(Action item): Scan the material and copy out each line where the word "DRIVER" occurs.

(Extracted information):
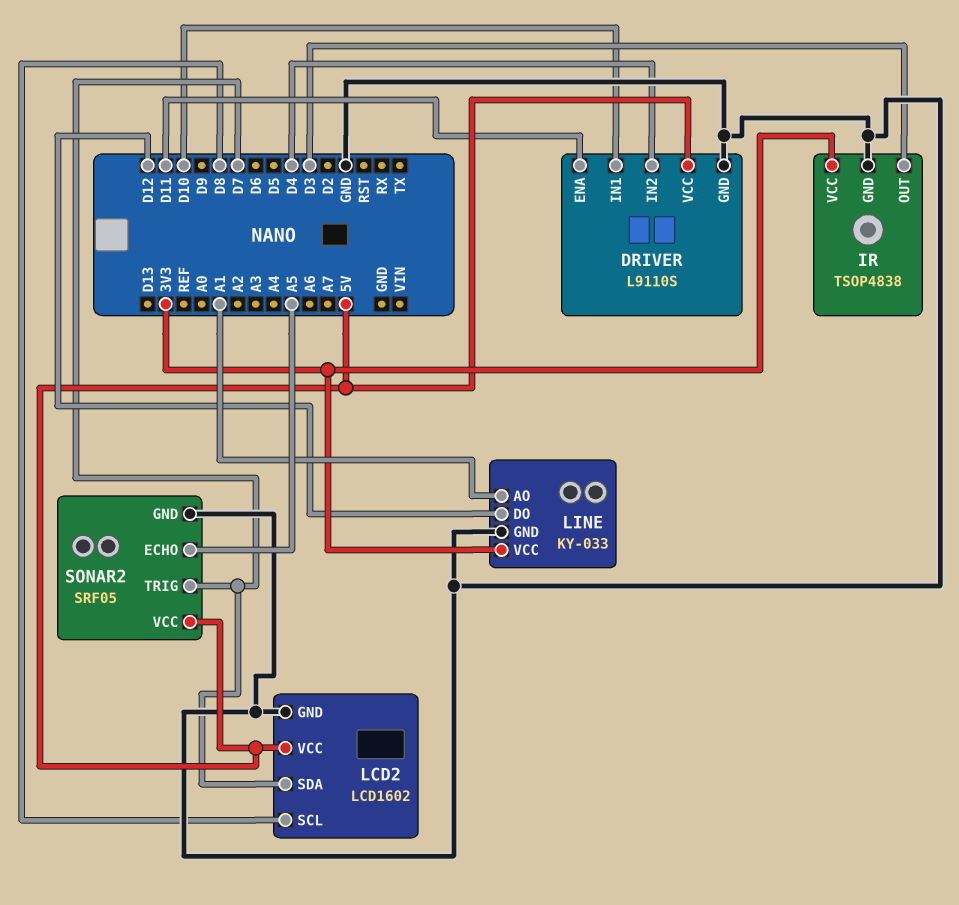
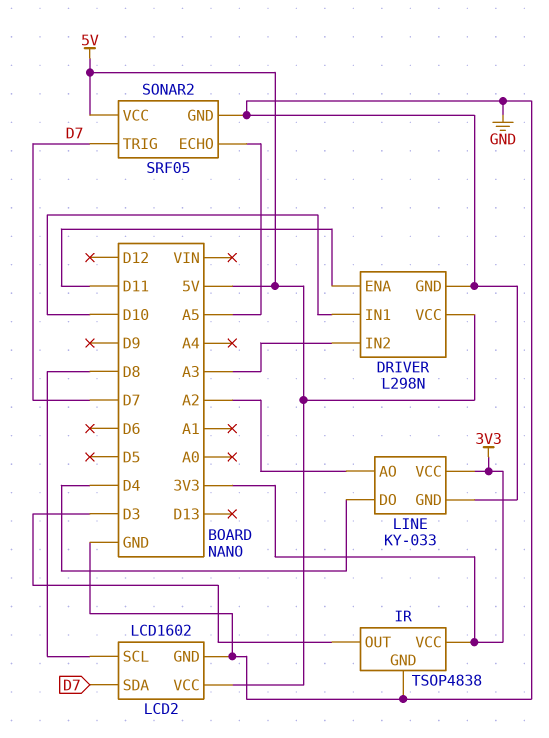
DRIVER: L9110S -> L298N
DRIVER pin IN2: D4 -> A3
LINE pin AO: A1 -> A2
LINE pin DO: D12 -> D4

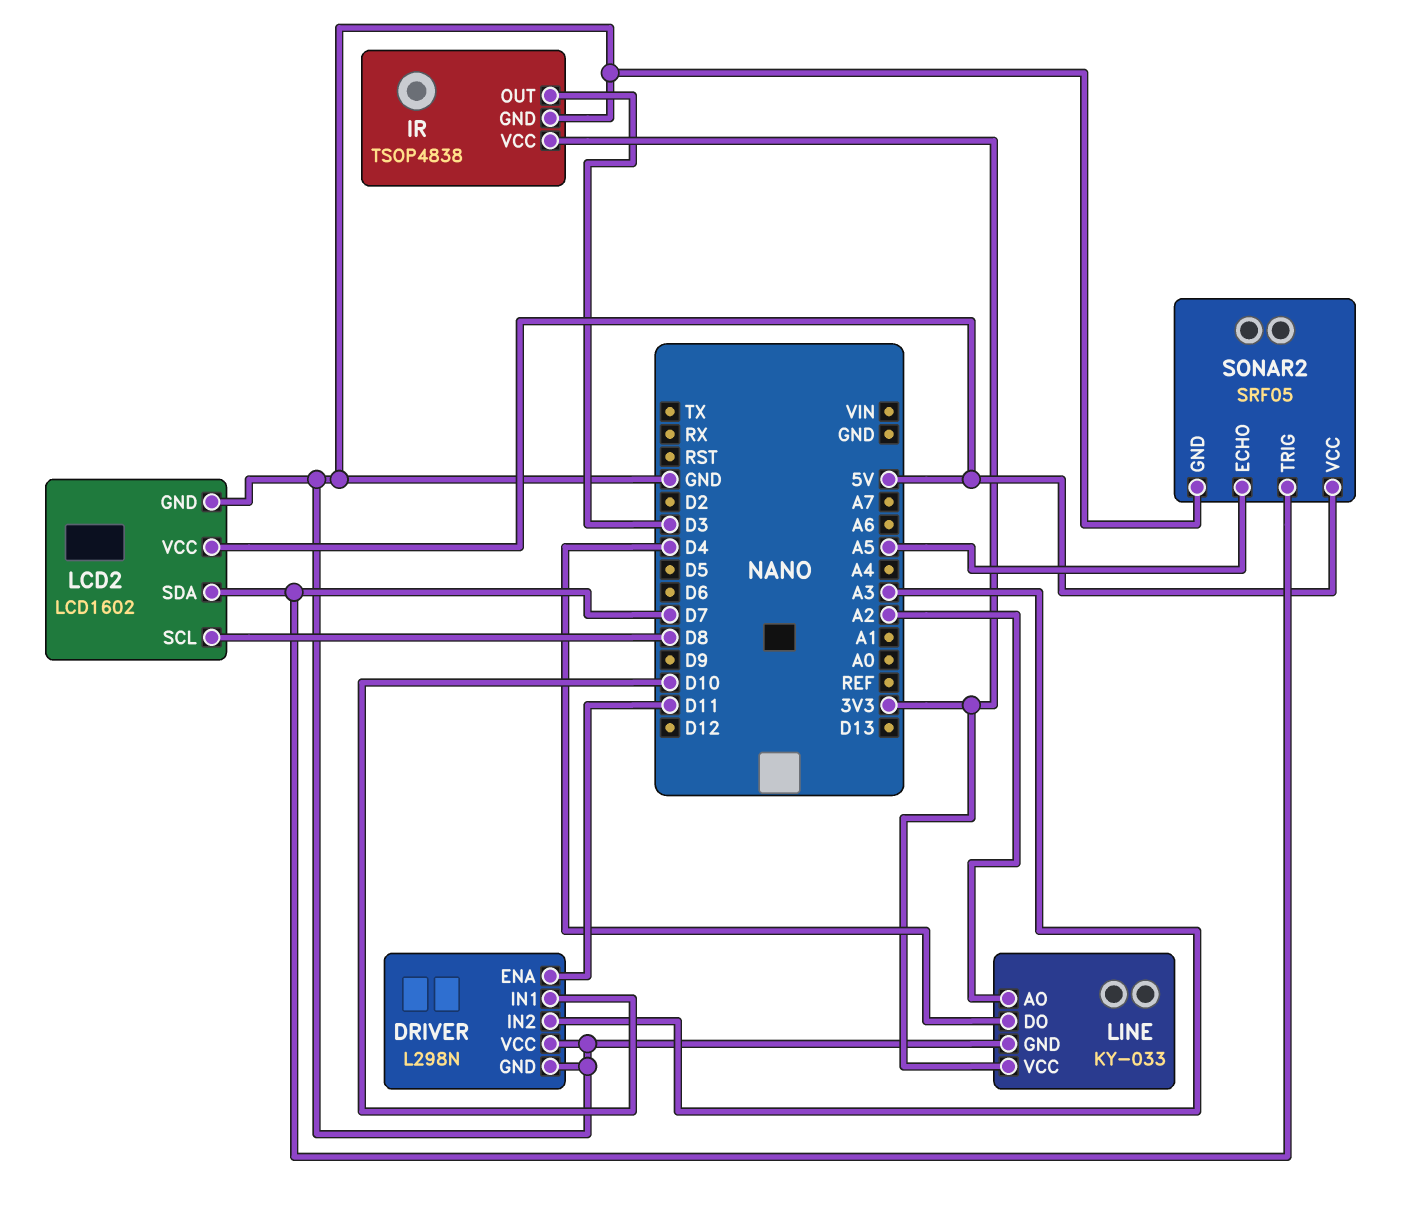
DRIVER pin VCC: 5V -> GND

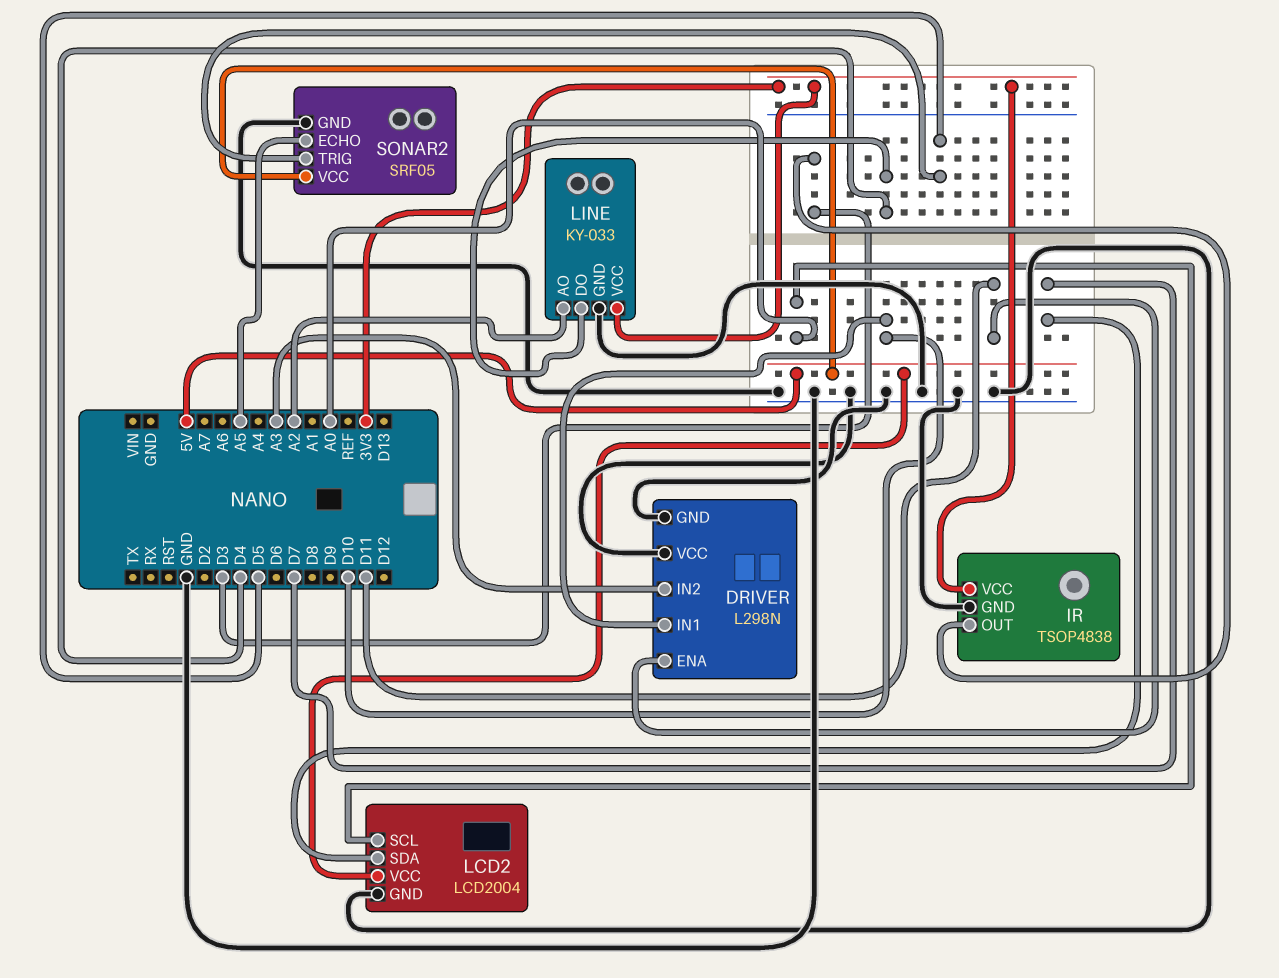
LCD2: LCD1602 -> LCD2004
LCD2 pin SCL: D8 -> A0
SONAR2 pin TRIG: D7 -> D5

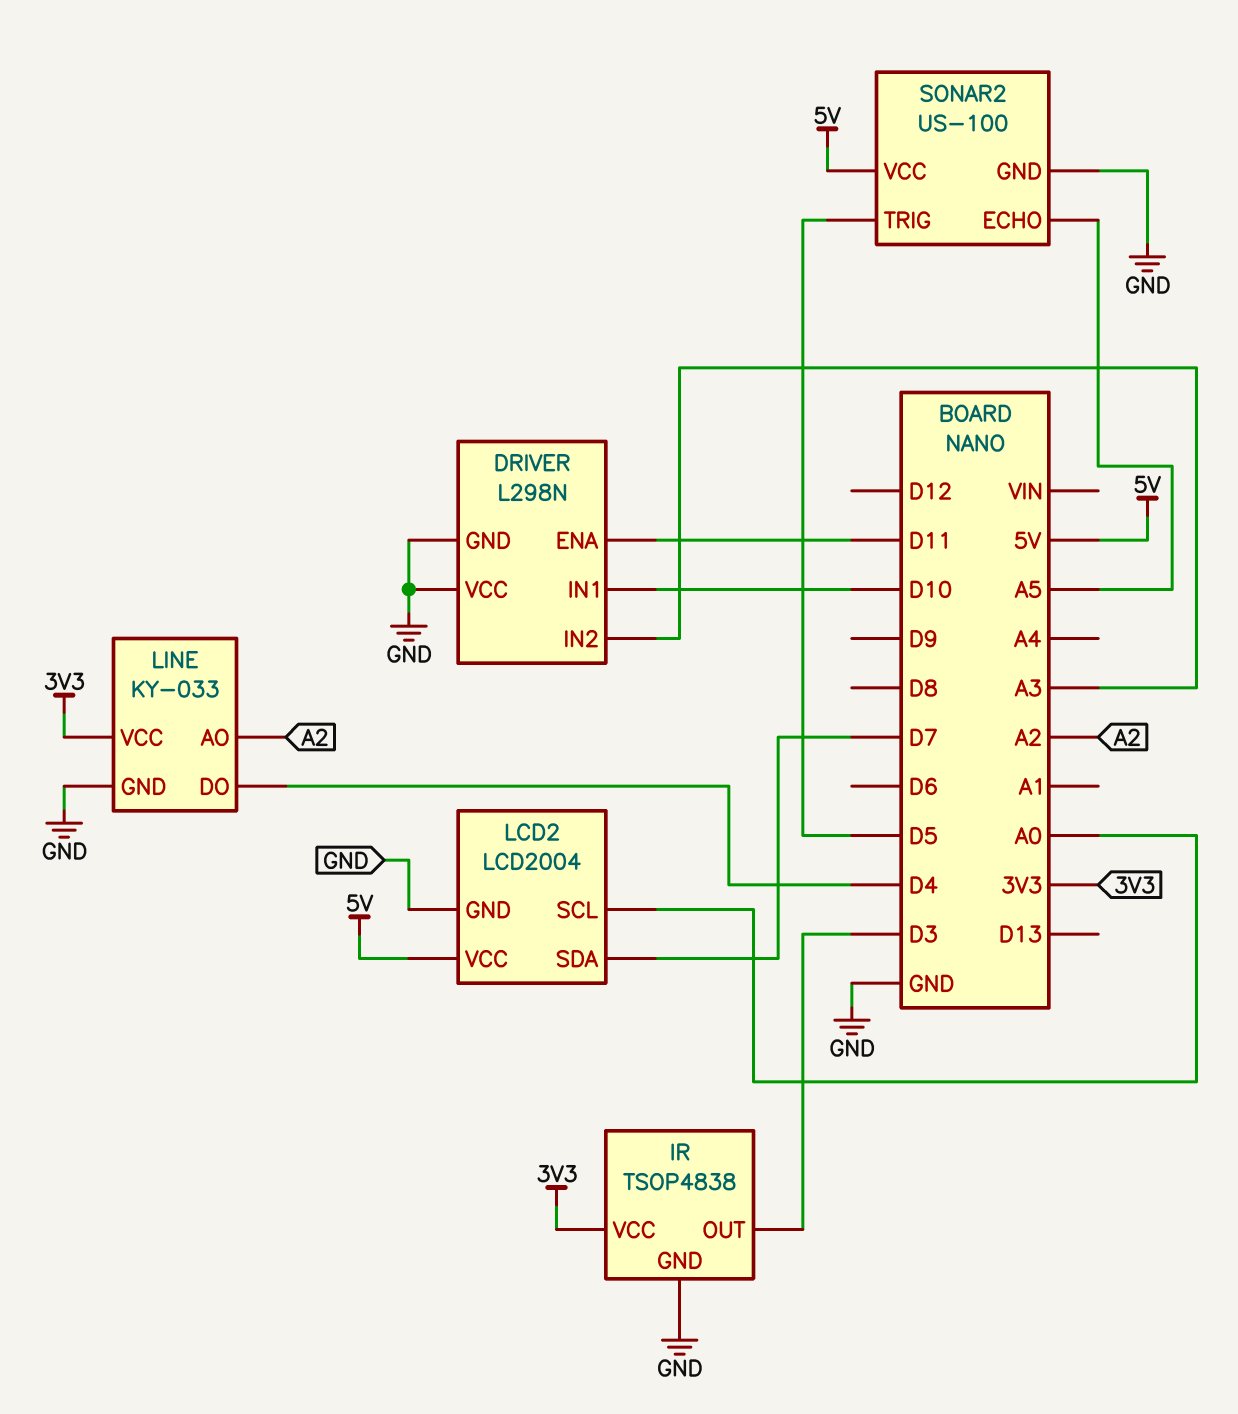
SONAR2: SRF05 -> US-100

(Answer for this exercise):
DRIVER: L9110S -> L298N
DRIVER pin IN2: D4 -> A3
DRIVER pin VCC: 5V -> GND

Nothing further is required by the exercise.